> Work item
Without adding anything, give again the lines from the one holding "pink arrow: (169, 105)" through the final line of the records, exactly, with both ends included and pictures dropped.

╔══

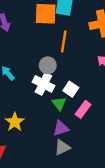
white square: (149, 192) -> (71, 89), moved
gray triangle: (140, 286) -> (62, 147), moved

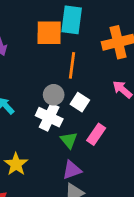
white square: (71, 89) -> (80, 102), moved
pink rectangle: (83, 109) -> (96, 134), moved

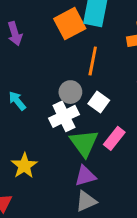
orange square: (49, 33) -> (70, 24), turned -32
white cross: (49, 117) -> (64, 116), turned 35
green triangle: (69, 140) -> (84, 143), size x1.5

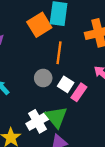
white cross: (64, 116) -> (37, 121), moved
pink rectangle: (114, 138) -> (79, 92), moved

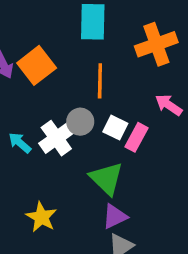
orange square: (39, 25) -> (37, 65), moved
white cross: (37, 121) -> (56, 138), moved

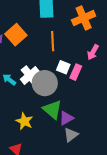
pink arrow: (169, 105) -> (93, 52), turned -91
gray circle: (80, 122) -> (45, 83), moved, size x1.6
green triangle: (106, 178) -> (52, 109), moved

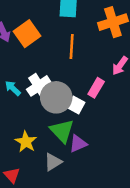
white square: (63, 67) -> (76, 105), moved
gray triangle: (71, 135) -> (53, 162), moved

╚══

> Response area
pink arrow: (169, 105) -> (93, 52), turned -91
gray circle: (80, 122) -> (45, 83), moved, size x1.6
green triangle: (106, 178) -> (52, 109), moved

white square: (63, 67) -> (76, 105), moved
gray triangle: (71, 135) -> (53, 162), moved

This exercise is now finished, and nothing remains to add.